*** Opening Excerpted records ***
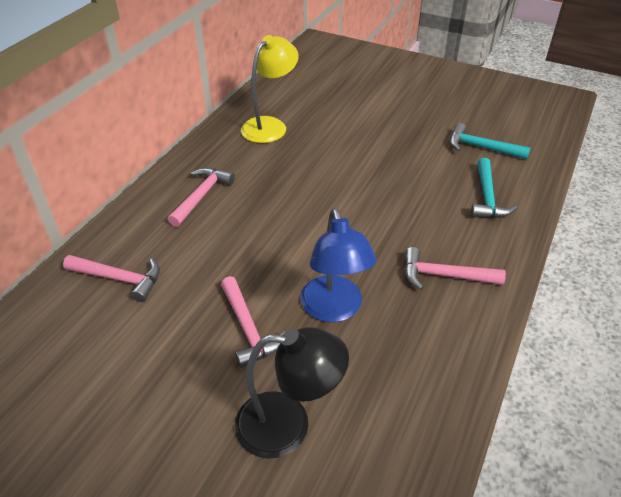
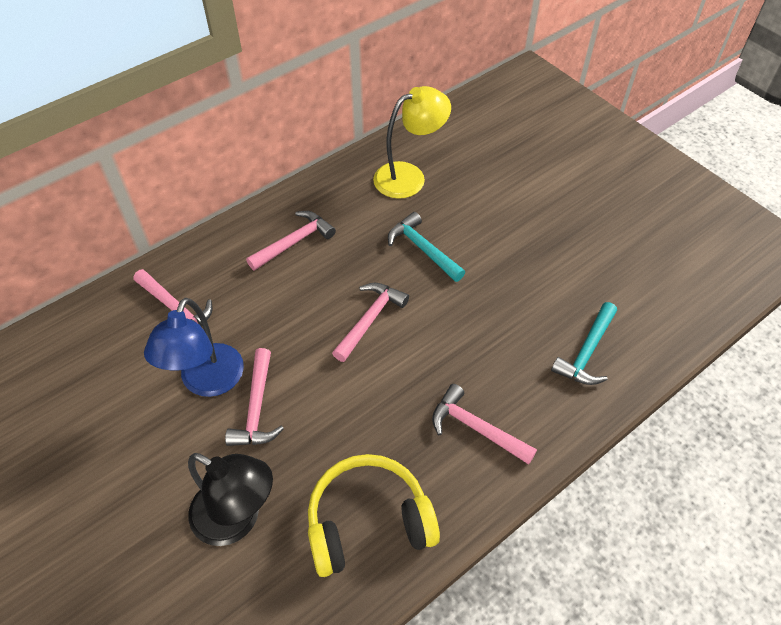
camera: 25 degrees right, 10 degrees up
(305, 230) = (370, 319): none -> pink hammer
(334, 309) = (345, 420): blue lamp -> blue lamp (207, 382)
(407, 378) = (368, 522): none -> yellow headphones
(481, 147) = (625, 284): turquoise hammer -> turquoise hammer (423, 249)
*** Closing Excerpted records ***
*** Opening Excerpted records ***
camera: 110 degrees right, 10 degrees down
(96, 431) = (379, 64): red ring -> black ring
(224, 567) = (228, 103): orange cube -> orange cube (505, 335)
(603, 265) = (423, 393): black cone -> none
*** Closing Excerpted records ***
*** Opening Excerpted records ***
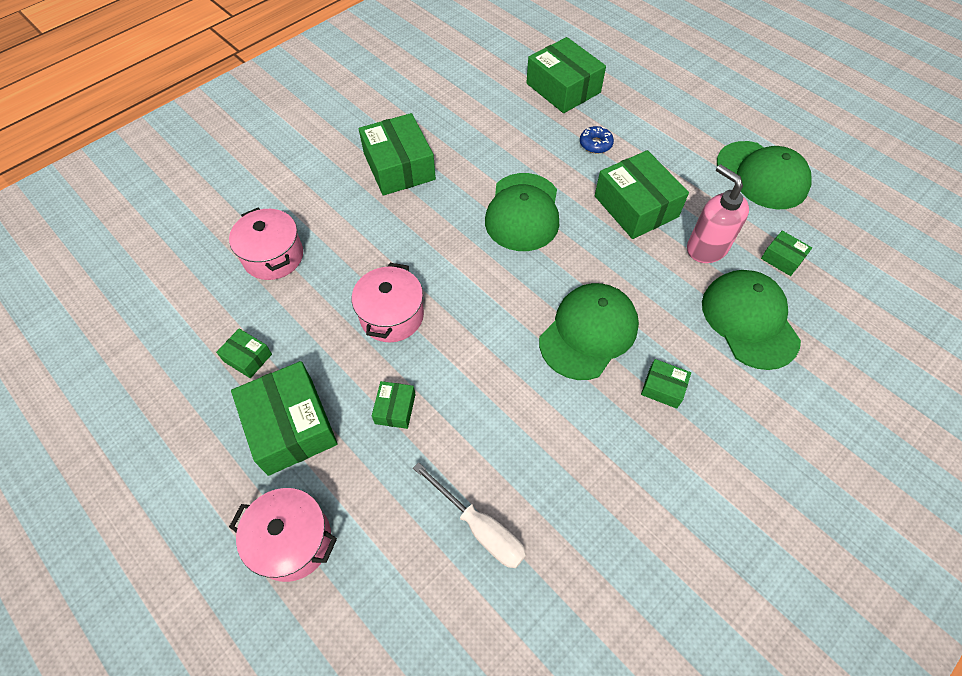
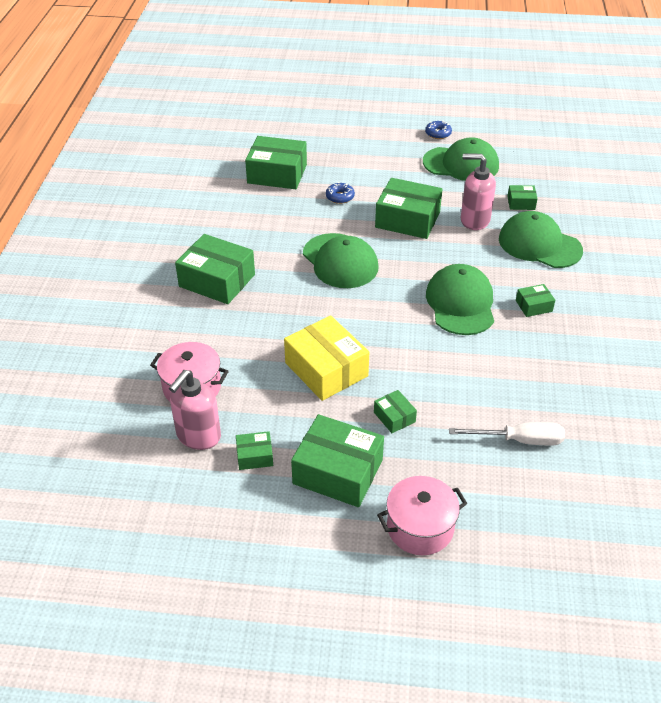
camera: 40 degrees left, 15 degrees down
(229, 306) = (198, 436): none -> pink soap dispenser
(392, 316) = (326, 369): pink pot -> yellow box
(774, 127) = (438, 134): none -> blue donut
*** Closing Excerpted records ***
From the records above, repeat exactly the lines from the one with "(392, 316) = (326, 369): pink" through the one with "(774, 127) = (438, 134): none -> blue donut", both included.

# [Reply to the task]
(392, 316) = (326, 369): pink pot -> yellow box
(774, 127) = (438, 134): none -> blue donut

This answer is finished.